• OBJECTIVE: Rewrite the part that opens with the line containing "Trace the roads" and closes with the line containing "road 3 (residential): [(139,81),(163,154),(221,271)]", swapping "pedestrian" for "walking" and keeping everything else as it stands.

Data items
━━━━━━━━━━━━━━━━━━━━━━━━━━━━━━

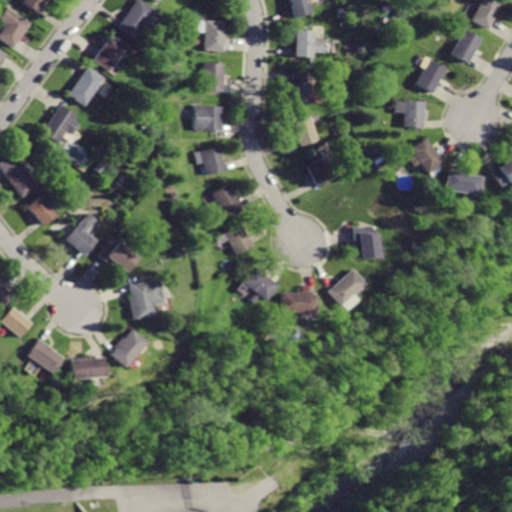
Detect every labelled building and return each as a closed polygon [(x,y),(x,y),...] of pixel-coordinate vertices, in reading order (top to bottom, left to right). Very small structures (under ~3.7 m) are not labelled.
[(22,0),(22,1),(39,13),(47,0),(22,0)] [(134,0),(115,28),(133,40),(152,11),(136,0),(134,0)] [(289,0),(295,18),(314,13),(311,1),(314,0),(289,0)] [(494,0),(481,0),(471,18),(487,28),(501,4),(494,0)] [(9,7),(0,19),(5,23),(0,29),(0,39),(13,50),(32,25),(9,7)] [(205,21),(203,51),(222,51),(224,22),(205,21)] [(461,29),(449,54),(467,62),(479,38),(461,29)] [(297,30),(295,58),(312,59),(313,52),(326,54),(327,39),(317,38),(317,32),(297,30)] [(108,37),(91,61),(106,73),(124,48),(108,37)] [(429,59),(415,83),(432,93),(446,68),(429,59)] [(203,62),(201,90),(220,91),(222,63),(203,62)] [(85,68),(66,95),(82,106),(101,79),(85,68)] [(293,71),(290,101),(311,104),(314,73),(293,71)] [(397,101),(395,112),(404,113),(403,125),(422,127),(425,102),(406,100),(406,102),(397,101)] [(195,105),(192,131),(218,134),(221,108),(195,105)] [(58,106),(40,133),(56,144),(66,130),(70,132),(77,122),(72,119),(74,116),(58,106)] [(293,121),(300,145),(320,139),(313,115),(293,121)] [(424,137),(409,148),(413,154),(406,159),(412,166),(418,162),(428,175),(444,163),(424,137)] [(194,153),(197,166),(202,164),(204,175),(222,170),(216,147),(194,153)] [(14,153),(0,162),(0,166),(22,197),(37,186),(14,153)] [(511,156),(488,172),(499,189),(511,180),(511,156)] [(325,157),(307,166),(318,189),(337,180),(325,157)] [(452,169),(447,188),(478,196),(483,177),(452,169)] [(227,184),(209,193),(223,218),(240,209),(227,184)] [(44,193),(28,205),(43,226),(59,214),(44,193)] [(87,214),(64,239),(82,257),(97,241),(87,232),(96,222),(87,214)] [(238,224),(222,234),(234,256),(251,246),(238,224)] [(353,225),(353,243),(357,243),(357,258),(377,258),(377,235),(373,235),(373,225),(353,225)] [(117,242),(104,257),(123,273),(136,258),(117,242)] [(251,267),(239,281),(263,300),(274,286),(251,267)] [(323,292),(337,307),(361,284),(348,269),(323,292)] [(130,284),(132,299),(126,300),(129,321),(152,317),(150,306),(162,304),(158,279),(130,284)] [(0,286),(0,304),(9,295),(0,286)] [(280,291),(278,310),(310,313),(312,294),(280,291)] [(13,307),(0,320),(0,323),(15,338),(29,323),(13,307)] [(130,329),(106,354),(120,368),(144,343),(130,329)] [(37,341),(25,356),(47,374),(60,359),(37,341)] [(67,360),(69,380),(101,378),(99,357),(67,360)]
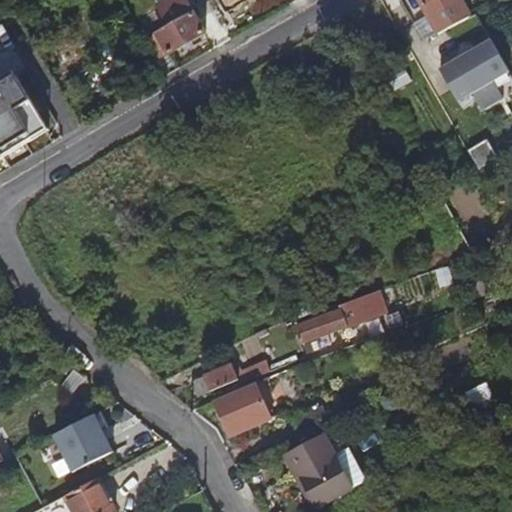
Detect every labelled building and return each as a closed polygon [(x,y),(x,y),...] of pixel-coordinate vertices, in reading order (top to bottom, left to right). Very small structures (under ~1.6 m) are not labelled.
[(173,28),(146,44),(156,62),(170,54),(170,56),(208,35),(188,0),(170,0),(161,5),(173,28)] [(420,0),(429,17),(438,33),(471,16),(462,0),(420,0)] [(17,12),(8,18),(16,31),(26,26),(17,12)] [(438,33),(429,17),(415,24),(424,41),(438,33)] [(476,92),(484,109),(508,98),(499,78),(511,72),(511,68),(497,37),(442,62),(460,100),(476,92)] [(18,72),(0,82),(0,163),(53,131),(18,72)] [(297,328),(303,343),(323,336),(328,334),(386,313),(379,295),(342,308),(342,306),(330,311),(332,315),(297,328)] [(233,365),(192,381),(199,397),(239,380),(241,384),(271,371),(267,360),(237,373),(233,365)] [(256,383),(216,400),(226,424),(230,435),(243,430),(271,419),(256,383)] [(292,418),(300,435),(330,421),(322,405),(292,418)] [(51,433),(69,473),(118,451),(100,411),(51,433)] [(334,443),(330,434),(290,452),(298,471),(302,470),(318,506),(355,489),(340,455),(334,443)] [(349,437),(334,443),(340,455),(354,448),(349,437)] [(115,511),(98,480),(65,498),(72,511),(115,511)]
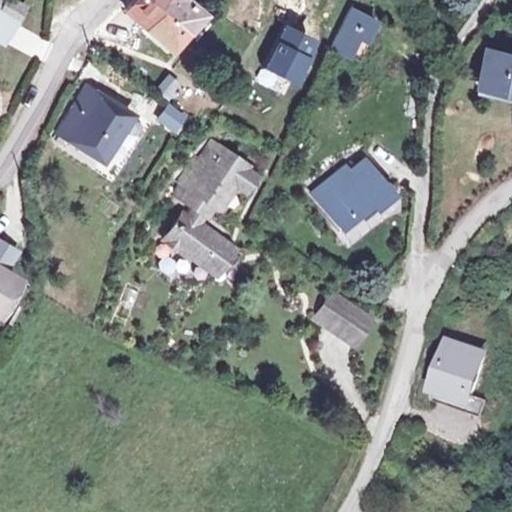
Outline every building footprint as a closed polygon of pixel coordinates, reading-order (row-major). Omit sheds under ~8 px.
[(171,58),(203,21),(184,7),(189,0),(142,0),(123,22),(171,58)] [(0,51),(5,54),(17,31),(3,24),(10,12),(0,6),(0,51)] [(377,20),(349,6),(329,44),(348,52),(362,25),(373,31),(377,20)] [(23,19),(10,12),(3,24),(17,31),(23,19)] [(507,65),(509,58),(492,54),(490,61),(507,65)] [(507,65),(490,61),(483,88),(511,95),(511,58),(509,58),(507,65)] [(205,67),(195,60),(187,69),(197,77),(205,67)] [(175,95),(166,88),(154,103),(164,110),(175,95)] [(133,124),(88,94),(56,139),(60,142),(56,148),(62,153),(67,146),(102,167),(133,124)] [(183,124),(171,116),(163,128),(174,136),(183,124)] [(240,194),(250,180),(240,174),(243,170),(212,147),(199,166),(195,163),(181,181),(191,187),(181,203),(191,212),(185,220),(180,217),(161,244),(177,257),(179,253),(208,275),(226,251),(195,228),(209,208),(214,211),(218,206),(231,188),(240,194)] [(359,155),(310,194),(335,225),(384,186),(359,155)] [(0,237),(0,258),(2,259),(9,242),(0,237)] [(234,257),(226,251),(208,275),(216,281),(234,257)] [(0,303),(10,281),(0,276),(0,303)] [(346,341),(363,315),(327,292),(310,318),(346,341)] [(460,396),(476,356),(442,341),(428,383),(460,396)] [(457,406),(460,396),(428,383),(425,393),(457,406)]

━━━━━━━━━━━━━━━━━━━━━━━━━━━━━━

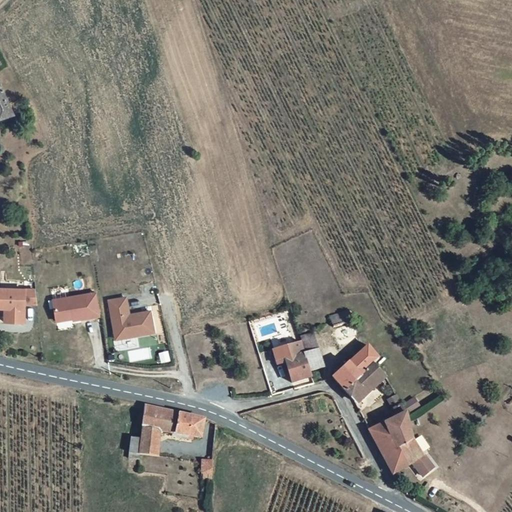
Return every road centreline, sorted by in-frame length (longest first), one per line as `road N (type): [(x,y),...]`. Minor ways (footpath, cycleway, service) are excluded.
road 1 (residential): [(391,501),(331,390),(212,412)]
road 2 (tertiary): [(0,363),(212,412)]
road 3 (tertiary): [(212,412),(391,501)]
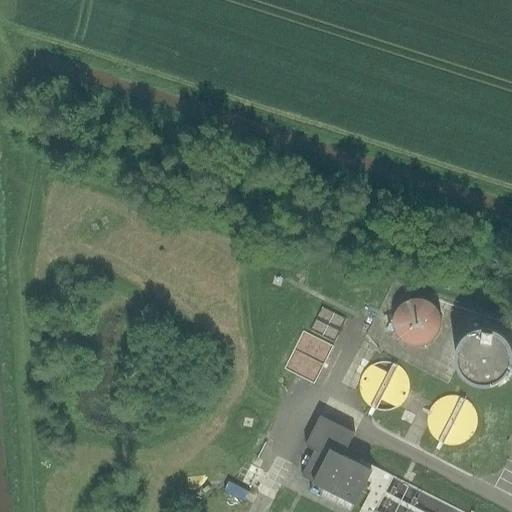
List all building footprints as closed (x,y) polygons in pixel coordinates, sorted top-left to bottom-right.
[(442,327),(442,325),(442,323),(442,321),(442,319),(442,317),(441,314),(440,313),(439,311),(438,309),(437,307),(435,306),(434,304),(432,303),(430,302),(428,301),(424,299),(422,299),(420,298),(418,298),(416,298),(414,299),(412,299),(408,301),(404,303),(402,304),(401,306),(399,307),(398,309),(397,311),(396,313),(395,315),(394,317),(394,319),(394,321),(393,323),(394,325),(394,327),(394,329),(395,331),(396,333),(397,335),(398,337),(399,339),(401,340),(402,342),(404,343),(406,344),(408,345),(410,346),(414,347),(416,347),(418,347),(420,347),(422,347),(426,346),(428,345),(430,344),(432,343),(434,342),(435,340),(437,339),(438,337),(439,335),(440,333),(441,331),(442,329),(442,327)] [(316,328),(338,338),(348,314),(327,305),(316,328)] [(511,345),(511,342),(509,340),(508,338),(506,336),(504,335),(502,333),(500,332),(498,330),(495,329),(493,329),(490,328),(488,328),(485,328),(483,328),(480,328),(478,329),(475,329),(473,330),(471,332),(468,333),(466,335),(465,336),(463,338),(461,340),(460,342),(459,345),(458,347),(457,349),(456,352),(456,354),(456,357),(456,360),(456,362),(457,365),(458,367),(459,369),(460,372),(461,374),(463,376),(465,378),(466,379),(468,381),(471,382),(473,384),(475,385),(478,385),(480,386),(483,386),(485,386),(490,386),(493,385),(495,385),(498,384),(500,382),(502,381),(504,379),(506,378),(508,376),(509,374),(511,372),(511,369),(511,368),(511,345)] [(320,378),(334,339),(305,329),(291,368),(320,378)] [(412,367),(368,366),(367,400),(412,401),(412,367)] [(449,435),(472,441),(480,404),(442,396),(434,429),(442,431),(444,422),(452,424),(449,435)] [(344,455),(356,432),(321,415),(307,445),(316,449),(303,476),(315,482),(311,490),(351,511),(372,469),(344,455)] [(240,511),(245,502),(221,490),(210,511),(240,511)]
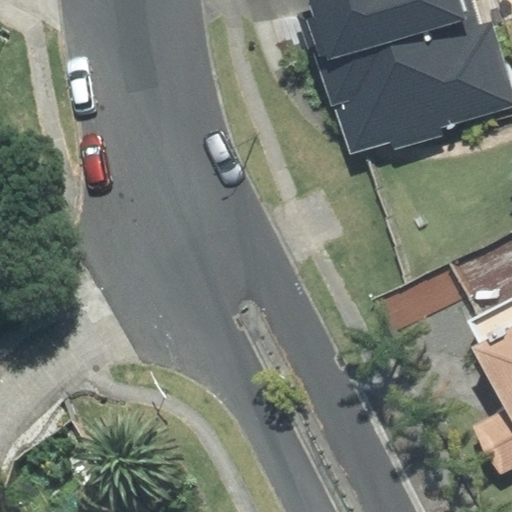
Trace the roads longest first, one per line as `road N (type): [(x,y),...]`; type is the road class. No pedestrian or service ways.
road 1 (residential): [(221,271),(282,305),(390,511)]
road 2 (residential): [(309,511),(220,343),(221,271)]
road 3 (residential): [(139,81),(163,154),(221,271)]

━━━━━━━━━━━━━━━━━━━━━━━━━━━━━━

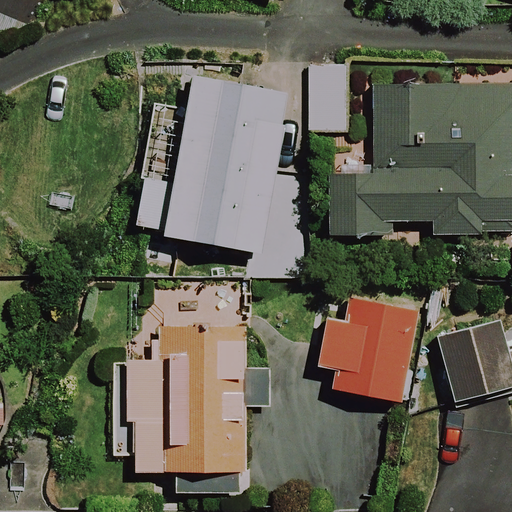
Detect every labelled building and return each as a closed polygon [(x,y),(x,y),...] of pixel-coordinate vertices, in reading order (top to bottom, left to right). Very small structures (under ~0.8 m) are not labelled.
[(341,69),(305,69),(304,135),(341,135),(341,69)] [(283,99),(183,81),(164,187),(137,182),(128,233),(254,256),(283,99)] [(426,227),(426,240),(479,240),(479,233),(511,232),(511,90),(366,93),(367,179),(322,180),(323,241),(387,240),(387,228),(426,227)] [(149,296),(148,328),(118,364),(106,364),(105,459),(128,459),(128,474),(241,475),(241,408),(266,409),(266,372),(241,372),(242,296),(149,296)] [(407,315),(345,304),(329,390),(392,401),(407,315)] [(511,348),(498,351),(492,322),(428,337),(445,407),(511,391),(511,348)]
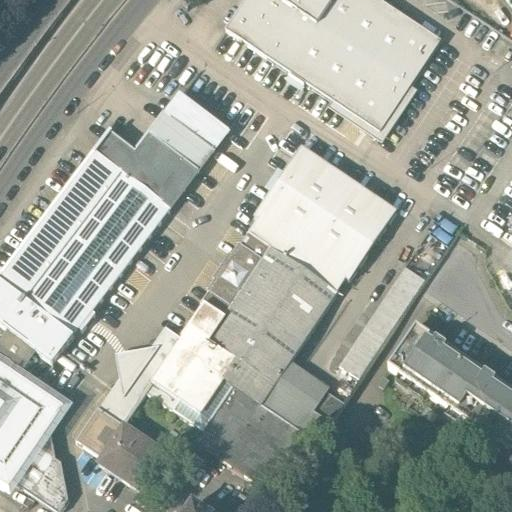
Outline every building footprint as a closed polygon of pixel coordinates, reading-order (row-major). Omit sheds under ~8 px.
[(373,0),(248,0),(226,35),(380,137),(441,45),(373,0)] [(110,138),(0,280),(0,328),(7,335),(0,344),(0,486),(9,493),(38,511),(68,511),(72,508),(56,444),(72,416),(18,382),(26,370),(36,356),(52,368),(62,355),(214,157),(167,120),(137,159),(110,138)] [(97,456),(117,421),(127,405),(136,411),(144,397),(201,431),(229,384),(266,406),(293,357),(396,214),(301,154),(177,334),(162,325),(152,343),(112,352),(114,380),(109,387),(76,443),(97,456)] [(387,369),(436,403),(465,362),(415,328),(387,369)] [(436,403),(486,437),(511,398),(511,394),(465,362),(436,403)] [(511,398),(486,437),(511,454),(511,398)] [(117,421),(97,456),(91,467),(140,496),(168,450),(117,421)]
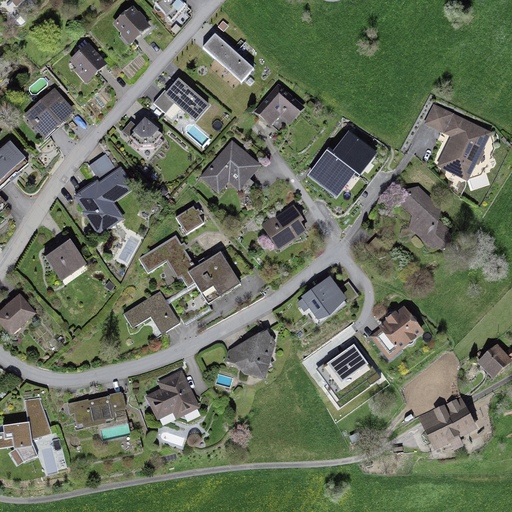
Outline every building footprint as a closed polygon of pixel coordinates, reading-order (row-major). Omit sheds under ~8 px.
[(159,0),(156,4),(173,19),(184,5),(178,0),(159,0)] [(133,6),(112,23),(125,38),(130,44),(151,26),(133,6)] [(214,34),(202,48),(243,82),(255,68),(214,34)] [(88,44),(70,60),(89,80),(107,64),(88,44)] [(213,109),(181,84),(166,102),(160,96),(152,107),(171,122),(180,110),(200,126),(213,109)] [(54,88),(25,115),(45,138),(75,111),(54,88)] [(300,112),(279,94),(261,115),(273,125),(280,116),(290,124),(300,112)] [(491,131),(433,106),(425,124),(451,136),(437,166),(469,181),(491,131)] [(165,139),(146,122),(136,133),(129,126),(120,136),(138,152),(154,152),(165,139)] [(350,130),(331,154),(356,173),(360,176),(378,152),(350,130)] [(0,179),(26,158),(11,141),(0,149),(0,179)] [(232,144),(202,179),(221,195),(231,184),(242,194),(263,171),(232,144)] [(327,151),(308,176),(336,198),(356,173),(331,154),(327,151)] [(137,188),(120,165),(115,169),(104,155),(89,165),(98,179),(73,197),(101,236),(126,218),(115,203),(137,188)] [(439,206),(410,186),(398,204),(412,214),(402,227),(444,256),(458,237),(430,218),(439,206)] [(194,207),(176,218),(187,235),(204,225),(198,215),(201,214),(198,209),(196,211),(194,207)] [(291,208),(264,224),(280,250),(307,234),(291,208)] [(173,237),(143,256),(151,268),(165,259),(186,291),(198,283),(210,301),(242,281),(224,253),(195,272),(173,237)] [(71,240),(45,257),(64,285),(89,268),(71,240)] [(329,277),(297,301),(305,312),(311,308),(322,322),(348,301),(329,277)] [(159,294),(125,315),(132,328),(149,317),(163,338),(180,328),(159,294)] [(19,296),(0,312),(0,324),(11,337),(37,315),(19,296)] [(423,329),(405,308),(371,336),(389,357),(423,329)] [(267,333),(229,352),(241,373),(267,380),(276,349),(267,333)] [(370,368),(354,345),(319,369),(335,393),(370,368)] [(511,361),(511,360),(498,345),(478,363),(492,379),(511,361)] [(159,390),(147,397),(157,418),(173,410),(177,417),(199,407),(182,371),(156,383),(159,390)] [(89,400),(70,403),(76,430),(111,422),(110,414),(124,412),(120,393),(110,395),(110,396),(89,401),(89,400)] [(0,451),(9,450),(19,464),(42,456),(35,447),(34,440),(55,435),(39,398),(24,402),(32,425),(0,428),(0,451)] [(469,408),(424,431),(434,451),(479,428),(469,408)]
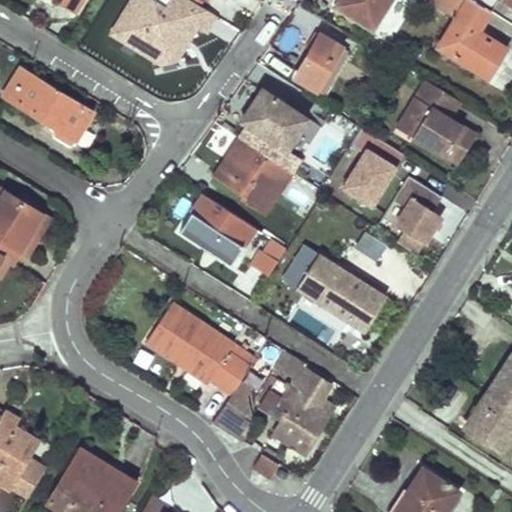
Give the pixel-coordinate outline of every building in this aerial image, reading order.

━━━━━━━━━━━━━━━━━━━━━━━━━━━━━━

• SOLUTION TO THE PROBLEM:
Trace the roads longest first, one per line as `road N (type): [(x,y),...]`; type is the road class. No walking or service ways.
road 1 (residential): [(221,271),(282,305),(390,511)]
road 2 (residential): [(309,511),(220,343),(221,271)]
road 3 (residential): [(139,81),(163,154),(221,271)]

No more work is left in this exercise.